TASK DIRECTIONS => Everything from the line containing "turquoise flower pot [128,195,200,284]" to the close of the listing below should be retyped exactly, and nothing before it.

SUPPLIED DATA =>
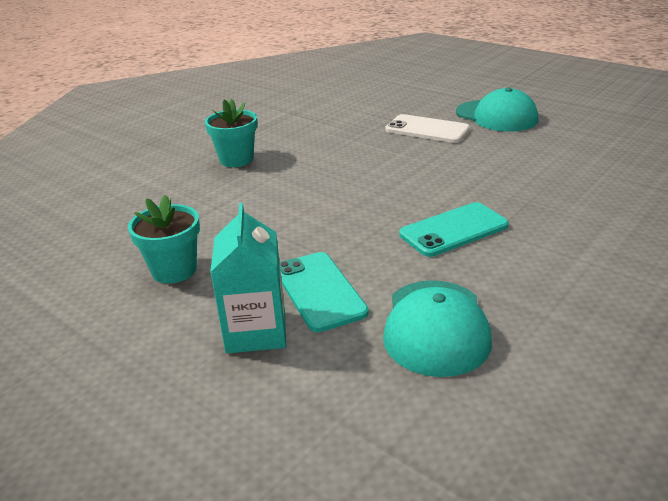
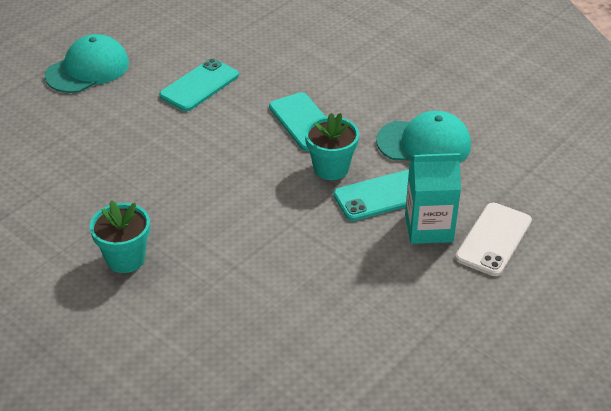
camera: 90 degrees left, 10 degrees up
turquoise flower pot [128,195,200,284] -> turquoise flower pot moved to [305,113,359,180]
white phone [385,114,470,143] -> white phone moved to [455,203,532,276]
none -> turquoise phone [159,58,239,111]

SOLUTION TO THIS EXERCISE =>
turquoise flower pot [128,195,200,284] -> turquoise flower pot moved to [305,113,359,180]
white phone [385,114,470,143] -> white phone moved to [455,203,532,276]
none -> turquoise phone [159,58,239,111]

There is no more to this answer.